> _Data provided_
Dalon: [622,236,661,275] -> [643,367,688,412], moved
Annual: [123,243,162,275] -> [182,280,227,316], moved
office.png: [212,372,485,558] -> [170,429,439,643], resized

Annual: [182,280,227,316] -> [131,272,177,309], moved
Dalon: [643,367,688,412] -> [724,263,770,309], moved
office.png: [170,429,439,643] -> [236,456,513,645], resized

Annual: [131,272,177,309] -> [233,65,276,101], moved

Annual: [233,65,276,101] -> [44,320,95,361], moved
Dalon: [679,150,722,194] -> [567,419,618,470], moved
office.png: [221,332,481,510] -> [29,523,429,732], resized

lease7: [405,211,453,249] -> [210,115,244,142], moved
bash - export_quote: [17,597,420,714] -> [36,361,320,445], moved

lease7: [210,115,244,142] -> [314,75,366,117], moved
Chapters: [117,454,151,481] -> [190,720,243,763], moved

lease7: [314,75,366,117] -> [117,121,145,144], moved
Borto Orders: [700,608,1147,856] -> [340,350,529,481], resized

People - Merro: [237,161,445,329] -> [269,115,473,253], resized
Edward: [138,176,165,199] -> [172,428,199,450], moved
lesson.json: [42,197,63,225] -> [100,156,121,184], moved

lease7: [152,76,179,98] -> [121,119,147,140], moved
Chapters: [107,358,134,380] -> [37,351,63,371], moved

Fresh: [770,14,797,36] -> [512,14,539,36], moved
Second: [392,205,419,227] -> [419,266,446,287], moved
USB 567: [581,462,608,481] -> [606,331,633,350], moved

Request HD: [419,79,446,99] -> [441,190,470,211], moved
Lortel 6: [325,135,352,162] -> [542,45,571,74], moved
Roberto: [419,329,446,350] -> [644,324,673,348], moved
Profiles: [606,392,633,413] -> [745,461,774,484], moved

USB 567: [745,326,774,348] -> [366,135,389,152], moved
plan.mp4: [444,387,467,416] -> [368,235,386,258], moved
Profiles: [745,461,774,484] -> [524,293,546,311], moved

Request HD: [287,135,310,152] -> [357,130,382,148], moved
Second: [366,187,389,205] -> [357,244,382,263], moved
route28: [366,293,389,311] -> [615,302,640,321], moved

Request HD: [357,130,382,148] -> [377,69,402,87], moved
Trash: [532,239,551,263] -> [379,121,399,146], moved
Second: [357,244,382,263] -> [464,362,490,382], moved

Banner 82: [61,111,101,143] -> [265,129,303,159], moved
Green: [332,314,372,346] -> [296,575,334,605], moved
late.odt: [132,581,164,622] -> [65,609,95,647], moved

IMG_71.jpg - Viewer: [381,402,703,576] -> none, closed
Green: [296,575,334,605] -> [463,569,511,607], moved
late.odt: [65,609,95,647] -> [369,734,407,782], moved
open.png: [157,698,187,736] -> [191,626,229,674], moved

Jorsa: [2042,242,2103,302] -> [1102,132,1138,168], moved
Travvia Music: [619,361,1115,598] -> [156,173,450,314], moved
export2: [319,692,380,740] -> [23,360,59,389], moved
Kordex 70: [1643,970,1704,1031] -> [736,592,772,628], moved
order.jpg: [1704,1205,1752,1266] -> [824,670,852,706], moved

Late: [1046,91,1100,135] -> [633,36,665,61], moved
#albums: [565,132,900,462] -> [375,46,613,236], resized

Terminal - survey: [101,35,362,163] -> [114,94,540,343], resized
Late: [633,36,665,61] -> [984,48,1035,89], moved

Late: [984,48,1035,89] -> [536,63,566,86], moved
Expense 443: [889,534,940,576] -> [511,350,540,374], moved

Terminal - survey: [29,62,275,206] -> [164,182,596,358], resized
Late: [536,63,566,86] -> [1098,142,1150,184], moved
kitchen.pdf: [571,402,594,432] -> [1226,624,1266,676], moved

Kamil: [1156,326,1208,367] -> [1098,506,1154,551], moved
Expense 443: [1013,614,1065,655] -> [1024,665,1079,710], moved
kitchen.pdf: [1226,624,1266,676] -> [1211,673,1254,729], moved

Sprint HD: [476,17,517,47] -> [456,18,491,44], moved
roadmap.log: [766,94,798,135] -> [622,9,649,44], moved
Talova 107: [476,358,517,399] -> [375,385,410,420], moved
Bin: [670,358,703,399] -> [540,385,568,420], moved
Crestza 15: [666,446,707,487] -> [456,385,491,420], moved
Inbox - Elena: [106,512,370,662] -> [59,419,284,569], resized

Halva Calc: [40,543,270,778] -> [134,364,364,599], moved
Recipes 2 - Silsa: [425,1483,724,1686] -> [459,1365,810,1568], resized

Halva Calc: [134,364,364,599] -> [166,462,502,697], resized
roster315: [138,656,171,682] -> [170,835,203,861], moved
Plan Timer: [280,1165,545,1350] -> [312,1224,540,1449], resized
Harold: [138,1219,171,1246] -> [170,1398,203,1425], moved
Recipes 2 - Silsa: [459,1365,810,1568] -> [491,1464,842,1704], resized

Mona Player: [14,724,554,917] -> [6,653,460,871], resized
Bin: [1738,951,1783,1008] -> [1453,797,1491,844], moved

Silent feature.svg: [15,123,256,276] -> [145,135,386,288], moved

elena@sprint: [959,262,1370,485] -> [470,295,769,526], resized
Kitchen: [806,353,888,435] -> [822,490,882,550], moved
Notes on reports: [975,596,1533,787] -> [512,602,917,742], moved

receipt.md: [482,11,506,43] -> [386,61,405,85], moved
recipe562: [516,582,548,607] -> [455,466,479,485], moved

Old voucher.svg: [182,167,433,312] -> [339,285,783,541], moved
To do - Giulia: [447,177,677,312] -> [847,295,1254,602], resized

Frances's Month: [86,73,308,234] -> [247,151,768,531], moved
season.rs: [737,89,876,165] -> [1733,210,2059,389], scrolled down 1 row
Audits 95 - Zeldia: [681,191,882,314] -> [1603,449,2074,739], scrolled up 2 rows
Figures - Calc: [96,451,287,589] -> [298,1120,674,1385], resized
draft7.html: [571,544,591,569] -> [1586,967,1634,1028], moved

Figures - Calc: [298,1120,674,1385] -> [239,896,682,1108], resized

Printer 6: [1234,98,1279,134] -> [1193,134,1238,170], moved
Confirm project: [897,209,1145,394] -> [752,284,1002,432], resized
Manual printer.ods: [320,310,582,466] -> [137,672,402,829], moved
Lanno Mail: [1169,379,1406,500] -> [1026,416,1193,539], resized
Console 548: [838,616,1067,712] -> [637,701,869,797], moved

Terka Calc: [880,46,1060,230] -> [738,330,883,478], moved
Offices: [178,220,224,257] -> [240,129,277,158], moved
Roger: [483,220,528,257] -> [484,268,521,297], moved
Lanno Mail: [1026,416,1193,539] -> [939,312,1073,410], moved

> _Exercise brief_
Where does the string "Annual" appear in the records above? Return every line that holds it.

> _Answer box_
Annual: [123,243,162,275] -> [182,280,227,316], moved
Annual: [182,280,227,316] -> [131,272,177,309], moved
Annual: [131,272,177,309] -> [233,65,276,101], moved
Annual: [233,65,276,101] -> [44,320,95,361], moved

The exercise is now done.